§ **Records provided**:
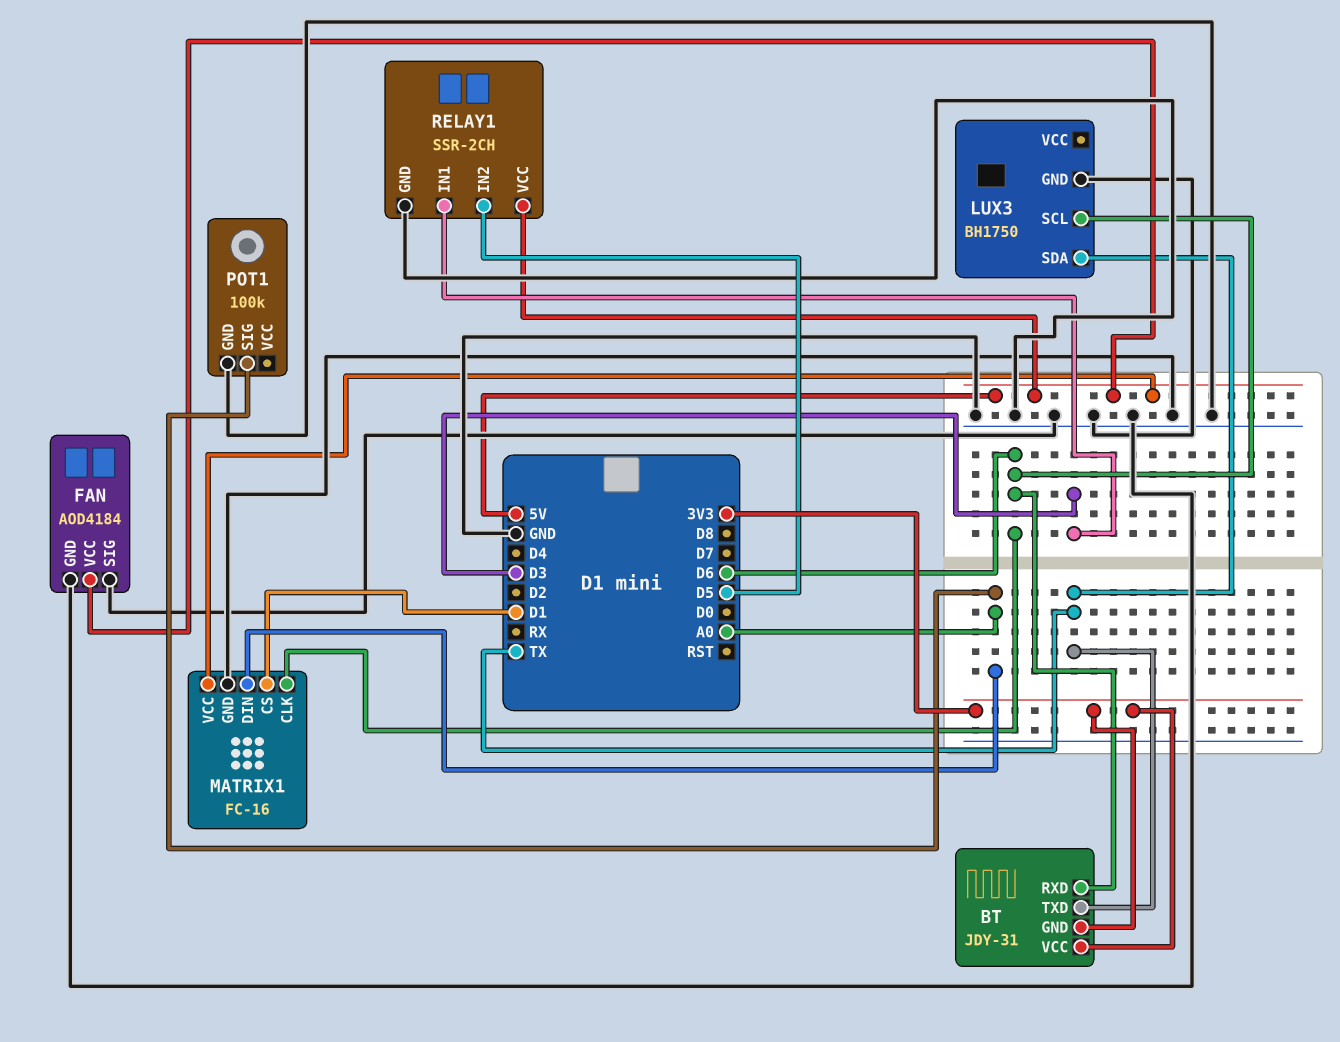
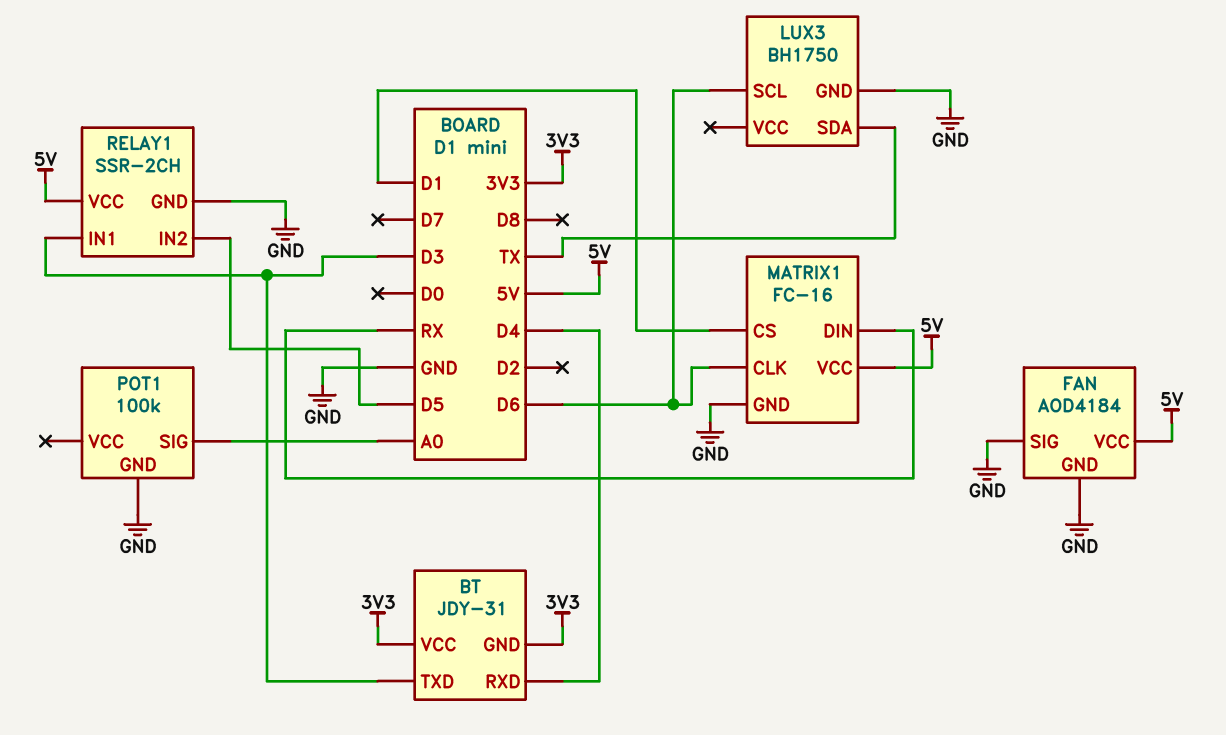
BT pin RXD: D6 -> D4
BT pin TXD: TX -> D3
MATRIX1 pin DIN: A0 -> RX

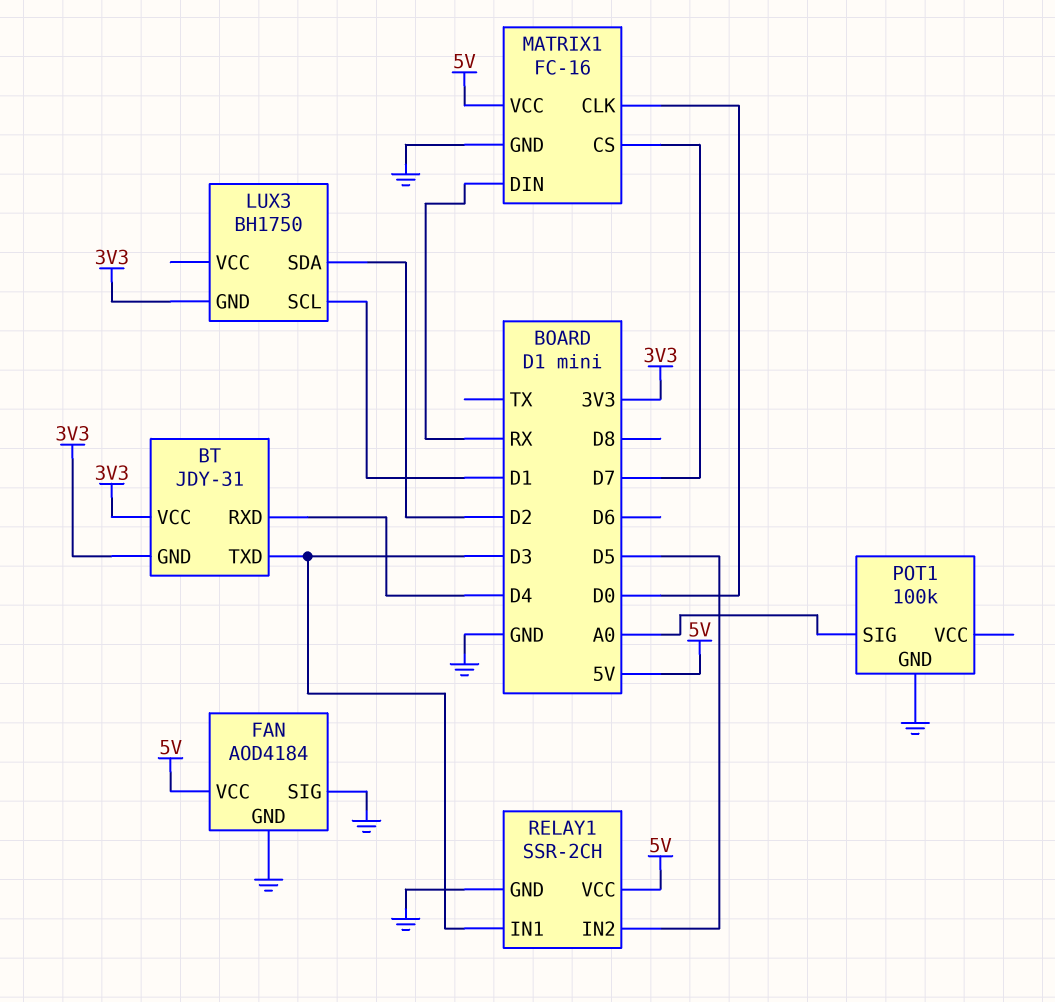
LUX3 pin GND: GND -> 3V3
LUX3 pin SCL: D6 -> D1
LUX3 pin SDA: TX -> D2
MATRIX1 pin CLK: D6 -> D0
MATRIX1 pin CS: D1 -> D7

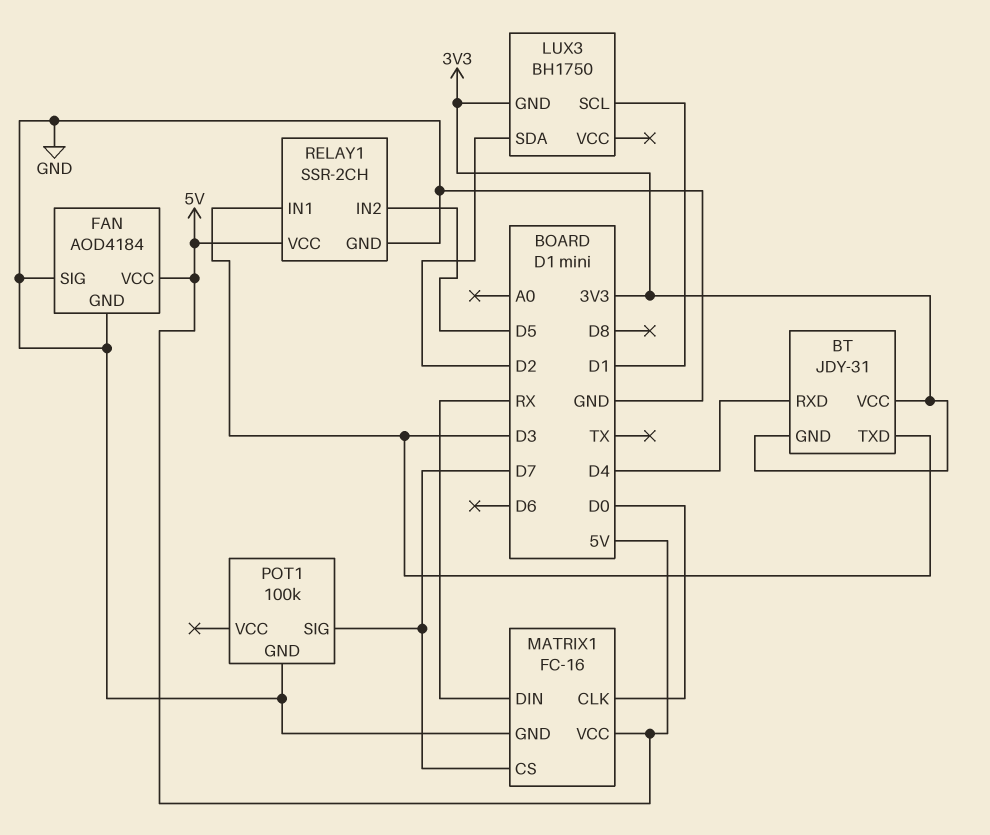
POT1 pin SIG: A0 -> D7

§ **Exercise details**:
Find the line containing "MATRIX1 pin CLK: D6 -> D0" in the listing above. Restate it and every line after it, word for word, through the final line, leaving out the pictures.

§ **Task result**:
MATRIX1 pin CLK: D6 -> D0
MATRIX1 pin CS: D1 -> D7

POT1 pin SIG: A0 -> D7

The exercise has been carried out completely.